Version difference data
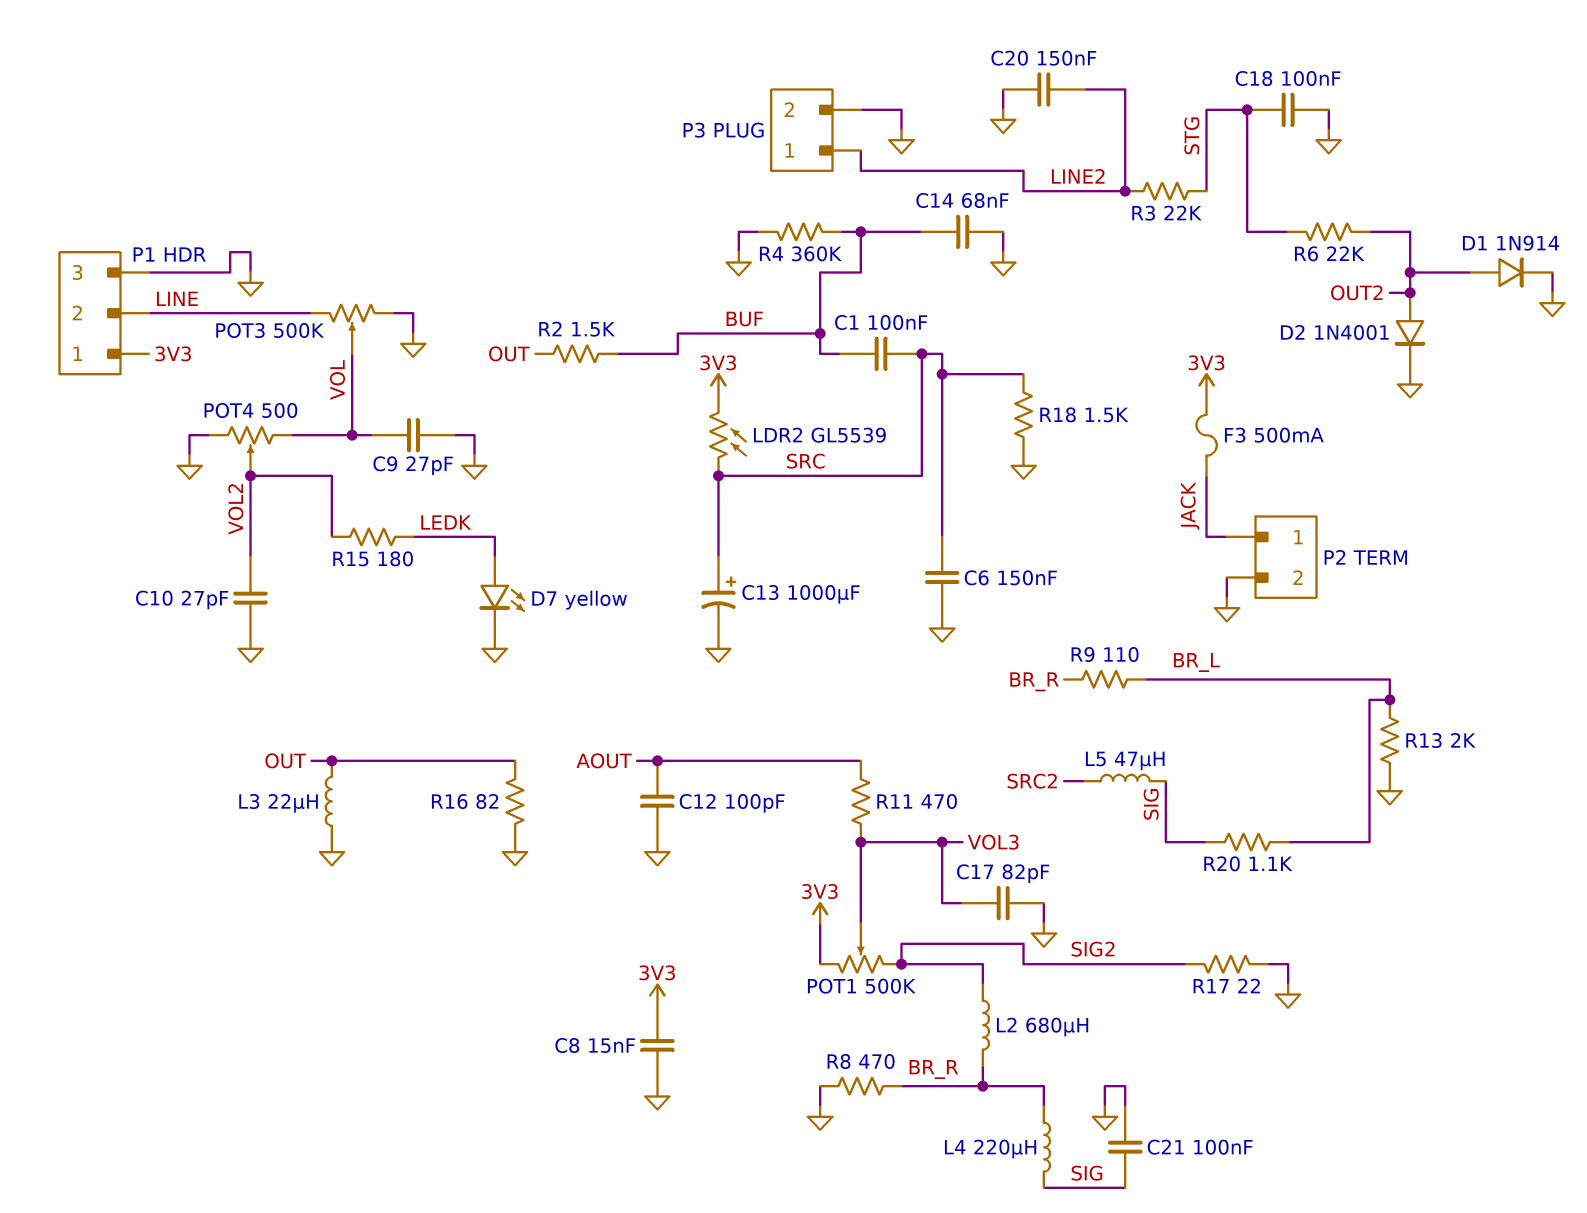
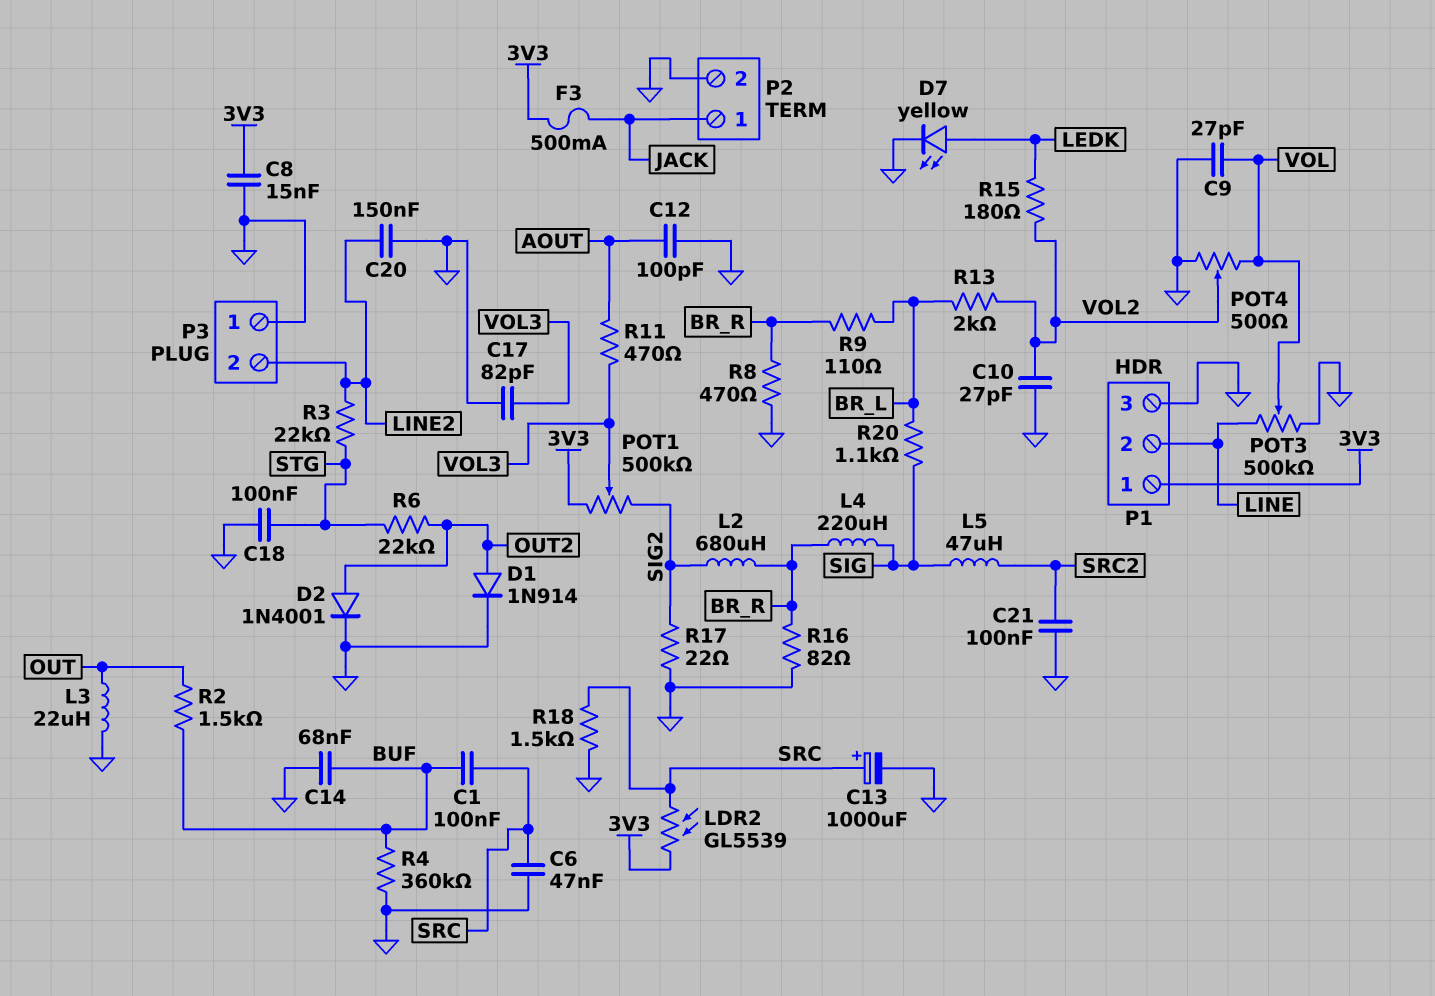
C6: 150nF (GND, SRC) -> 47nF (GND, SRC)
C21: 100nF (GND, SIG) -> 100nF (GND, SRC2)
P3 pin 1: LINE2 -> GND
P3 pin 2: GND -> LINE2
R13: 2k (BR_L, GND) -> 2k (BR_L, VOL2)
R16: 82 (GND, OUT) -> 82 (BR_R, GND)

-- ASSIGNMENT --
Leave out the pictures, and give all the records again exactly.

-- ANSWER TO THE PROBLEM --
C6: 150nF (GND, SRC) -> 47nF (GND, SRC)
C21: 100nF (GND, SIG) -> 100nF (GND, SRC2)
P3 pin 1: LINE2 -> GND
P3 pin 2: GND -> LINE2
R13: 2k (BR_L, GND) -> 2k (BR_L, VOL2)
R16: 82 (GND, OUT) -> 82 (BR_R, GND)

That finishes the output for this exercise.